▸ **What is being asked**
From the records below, transcribe exactly the lines that begin at the line with "black fozeson |" and end at the line with "black lakiligen |", both included.

▸ **Data for the task**
########################################
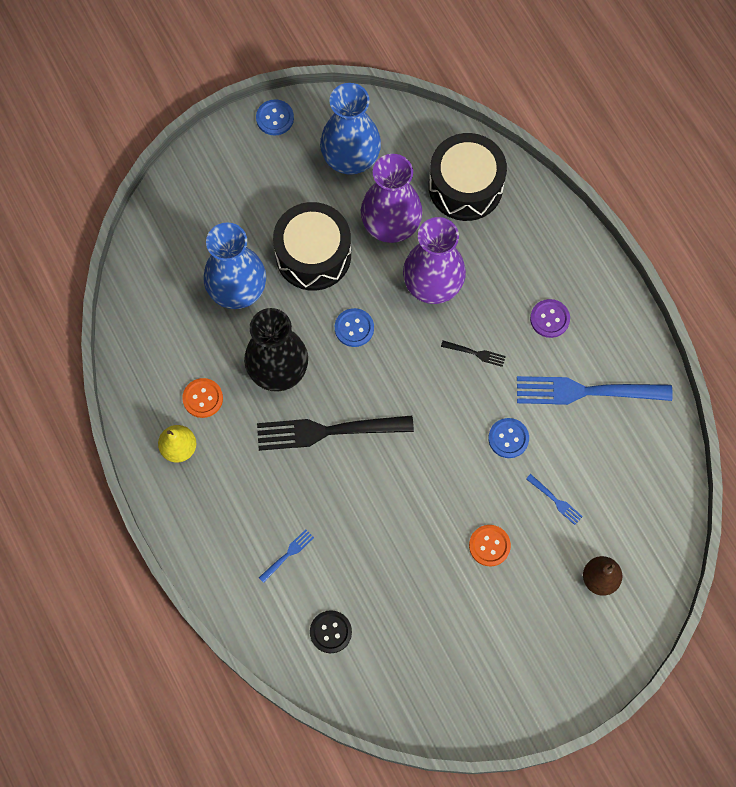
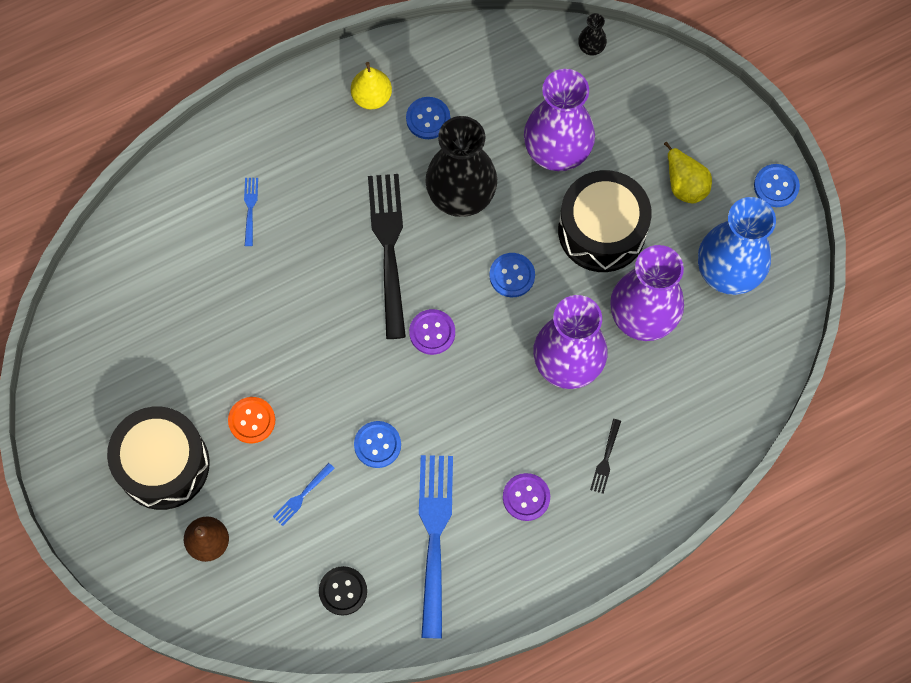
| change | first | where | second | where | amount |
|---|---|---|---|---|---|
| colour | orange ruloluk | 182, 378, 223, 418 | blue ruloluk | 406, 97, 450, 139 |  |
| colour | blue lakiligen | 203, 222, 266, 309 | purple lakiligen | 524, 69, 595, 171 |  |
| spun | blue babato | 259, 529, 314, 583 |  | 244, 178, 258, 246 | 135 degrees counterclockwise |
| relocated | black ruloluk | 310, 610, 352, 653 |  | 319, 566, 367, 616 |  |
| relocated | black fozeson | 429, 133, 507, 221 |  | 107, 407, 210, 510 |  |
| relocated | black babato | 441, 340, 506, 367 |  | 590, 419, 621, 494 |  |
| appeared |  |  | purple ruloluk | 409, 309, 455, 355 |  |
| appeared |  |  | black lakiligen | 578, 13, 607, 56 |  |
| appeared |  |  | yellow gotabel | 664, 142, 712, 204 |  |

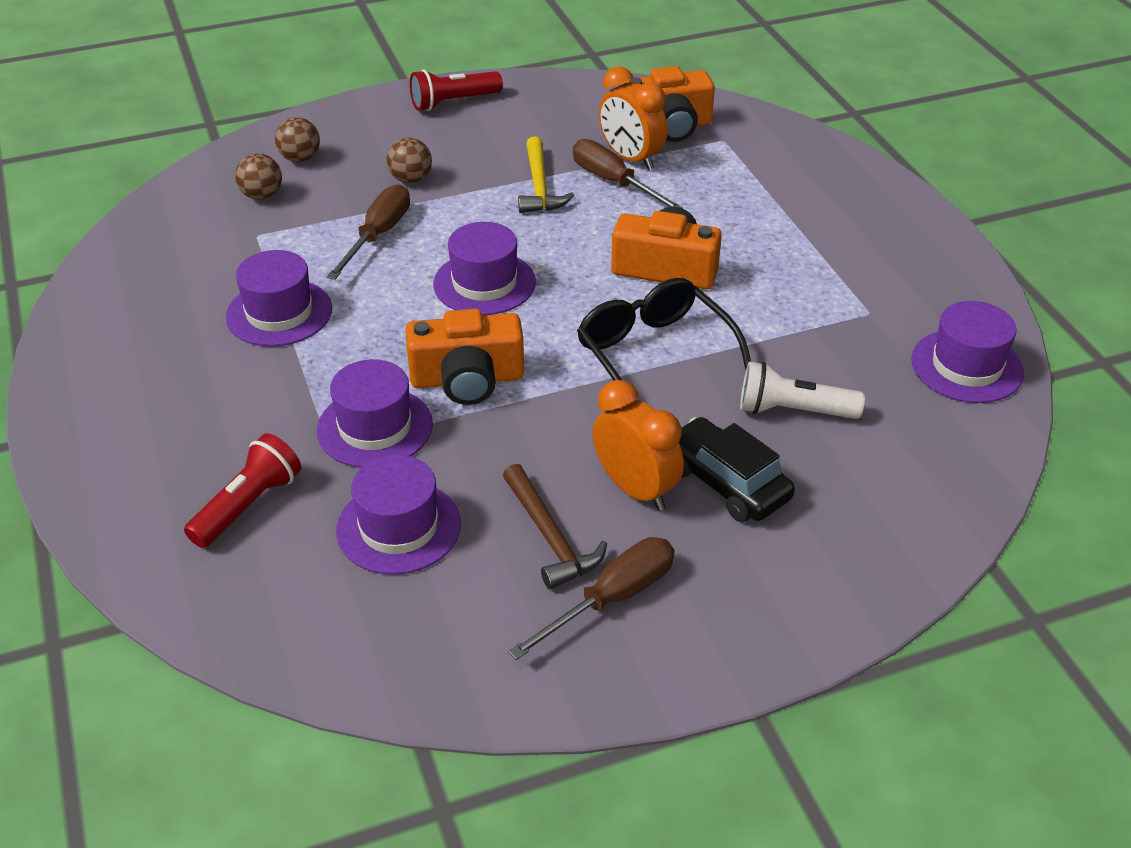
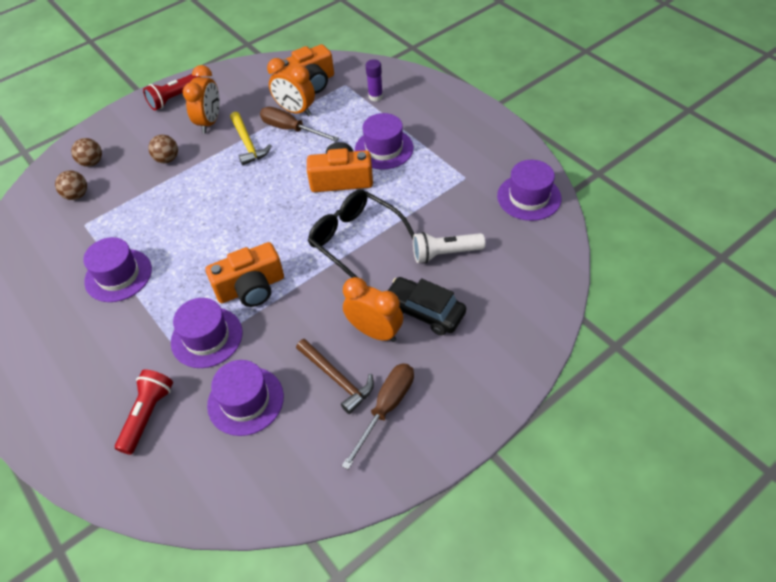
| change | first | where | second | where | amount |
|---|---|---|---|---|---|
| missing | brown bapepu | 327, 184, 410, 280 |  |  |  |
| relocated | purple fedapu | 433, 222, 536, 315 |  | 355, 113, 414, 170 |  |
| appeared |  |  | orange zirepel | 183, 65, 220, 133 |  |
| appeared |  |  | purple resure | 366, 59, 383, 101 |  |

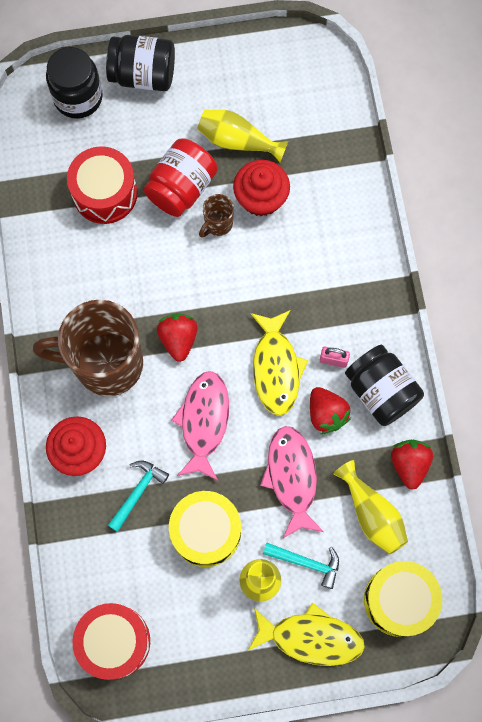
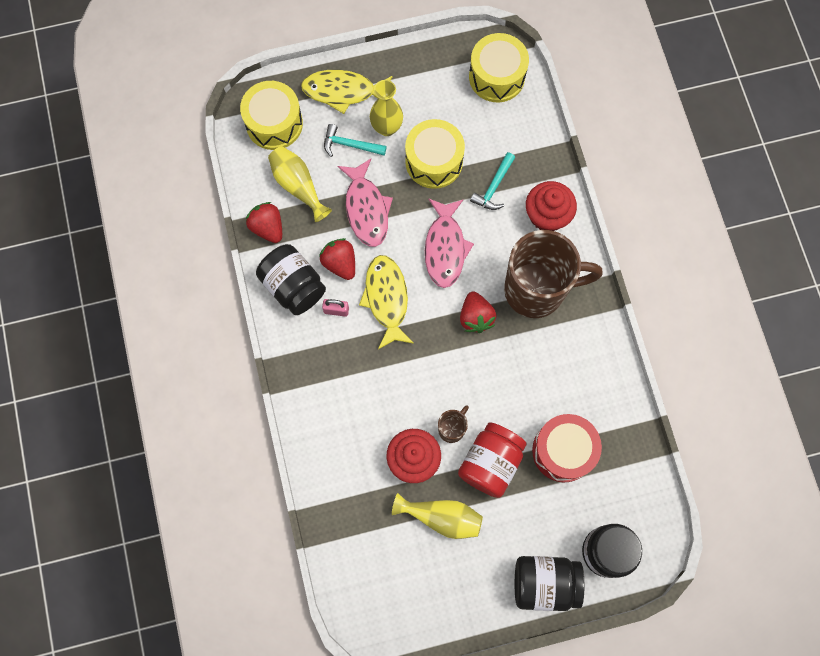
| change | first | where | second | where | amount |
|---|---|---|---|---|---|
| colour | red fozeson | 73, 603, 150, 680 | yellow fozeson | 469, 33, 529, 102 |  |
| spun | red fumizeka | 391, 440, 433, 490 |  | 246, 202, 282, 243 | 150 degrees clockwise |

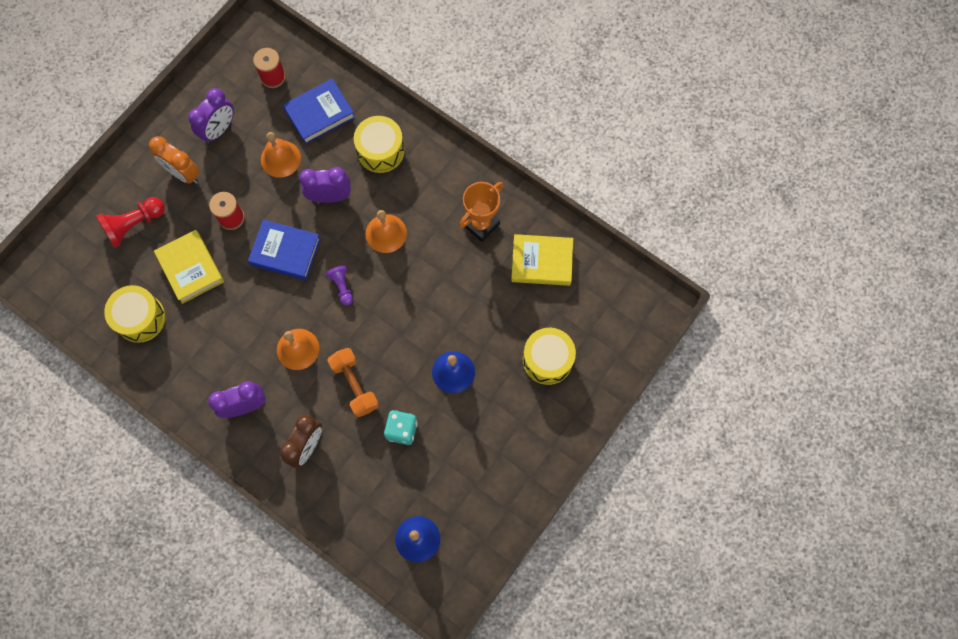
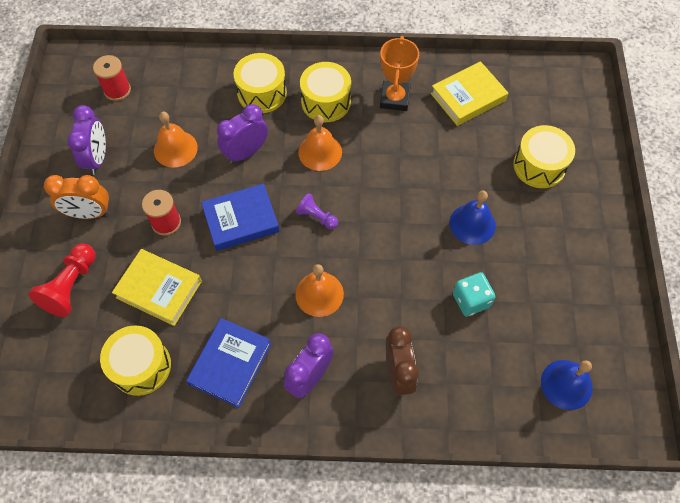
| change | first | where | second | where | amount |
|---|---|---|---|---|---|
| relocated | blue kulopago | 283, 79, 355, 144 |  | 186, 318, 271, 408 |  |
| missing | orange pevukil | 327, 348, 379, 417 |  |  |  |
| appeared |  |  | yellow fozeson | 300, 62, 351, 122 |  |

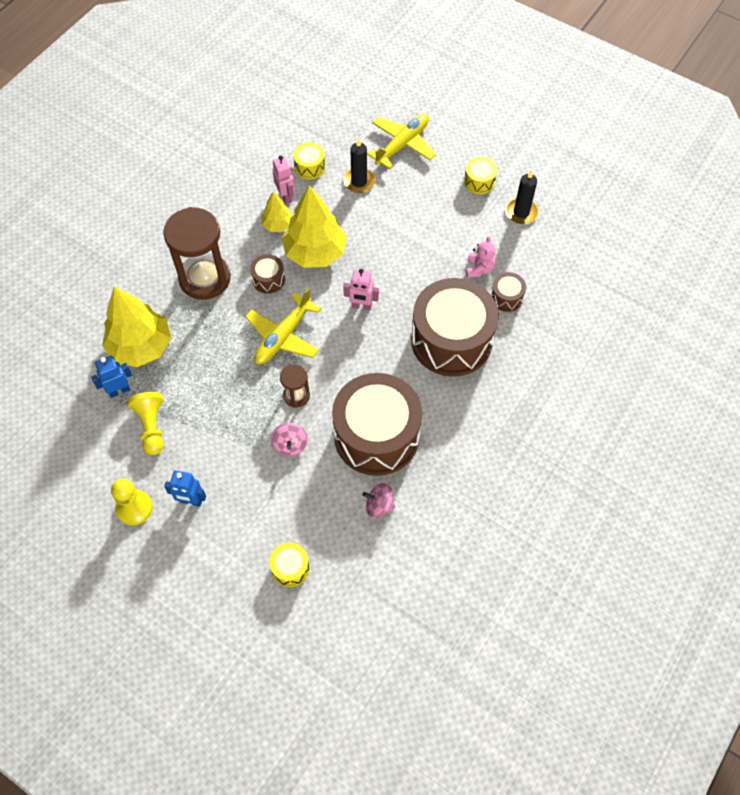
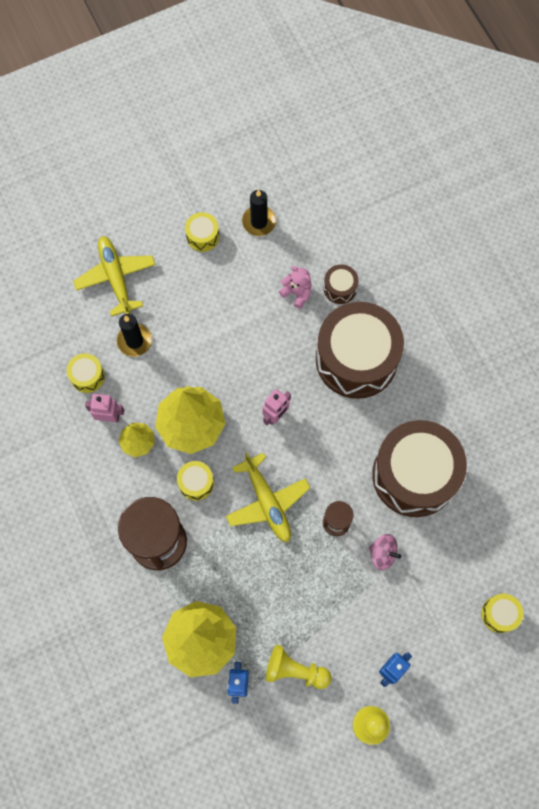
| change | first | where | second | where | amount |
|---|---|---|---|---|---|
| colour | brown fozeson | 250, 254, 285, 294 | yellow fozeson | 177, 461, 214, 501 |  |
| missing | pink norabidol | 363, 483, 395, 519 |  |  |  |

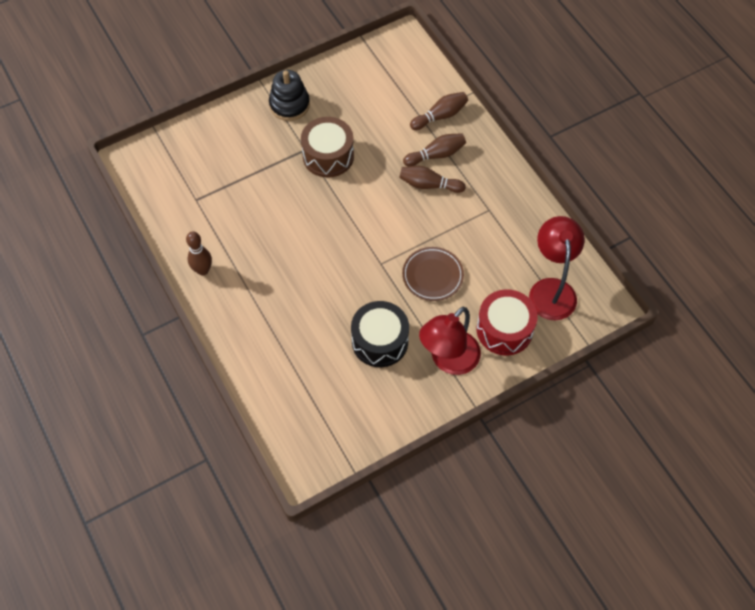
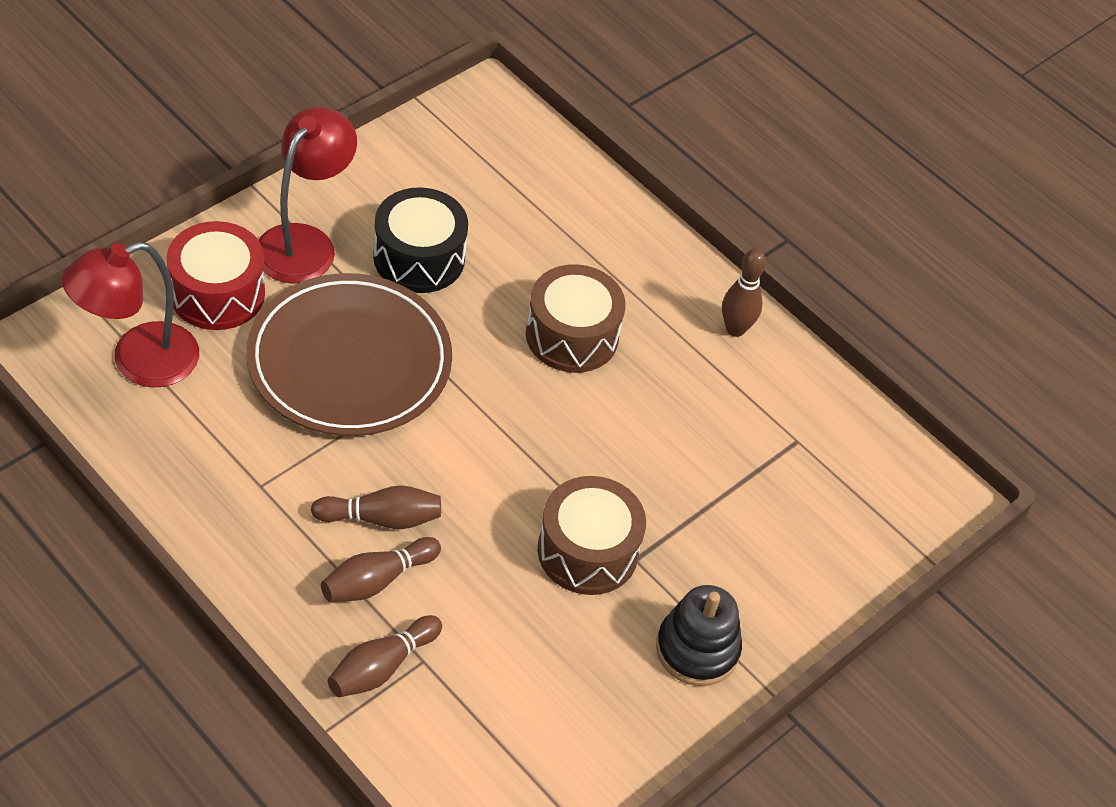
| change | first | where | second | where | amount |
|---|---|---|---|---|---|
| size | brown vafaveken | 402, 247, 464, 301 |  | 246, 273, 452, 436 | x1.90 |
| spun | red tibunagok | 529, 216, 585, 320 |  | 62, 242, 199, 387 | 75 degrees clockwise |
| appeared |  |  | brown fozeson | 526, 264, 626, 373 |  |

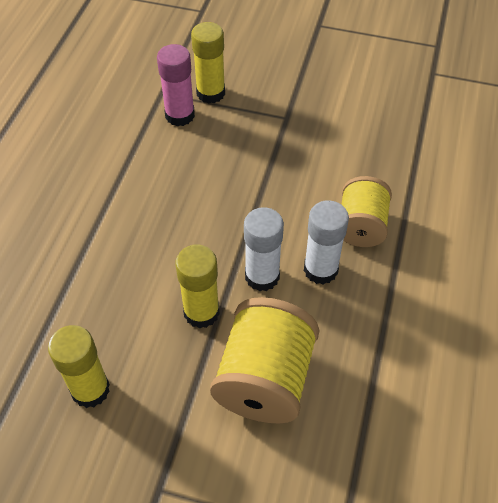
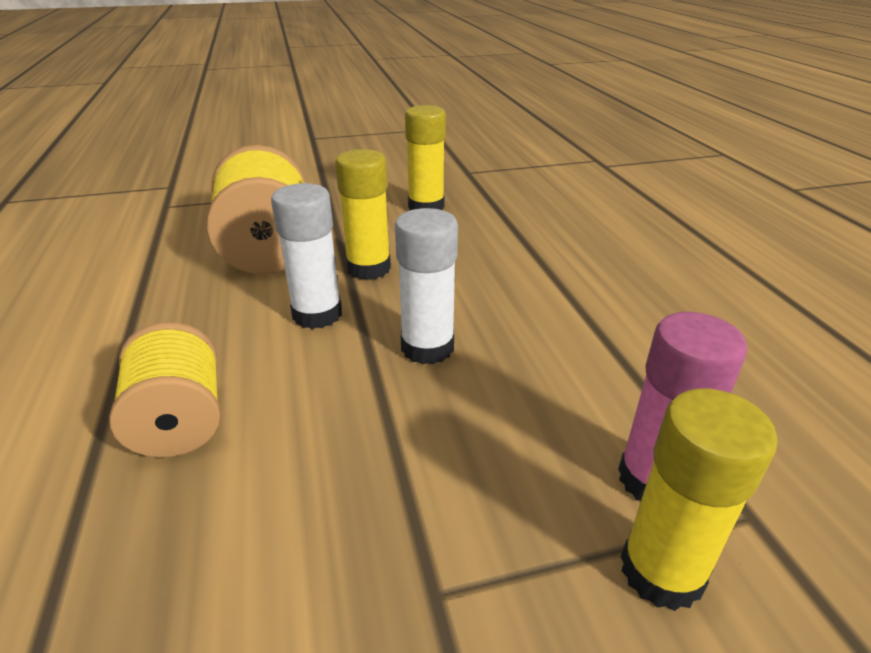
| change | first | where | second | where | amount |
|---|---|---|---|---|---|
| relocated | white resure | 304, 200, 349, 284 |  | 395, 208, 458, 364 |  |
########################################
▸ **Written response**
| relocated | black fozeson | 429, 133, 507, 221 |  | 107, 407, 210, 510 |  |
| relocated | black babato | 441, 340, 506, 367 |  | 590, 419, 621, 494 |  |
| appeared |  |  | purple ruloluk | 409, 309, 455, 355 |  |
| appeared |  |  | black lakiligen | 578, 13, 607, 56 |  |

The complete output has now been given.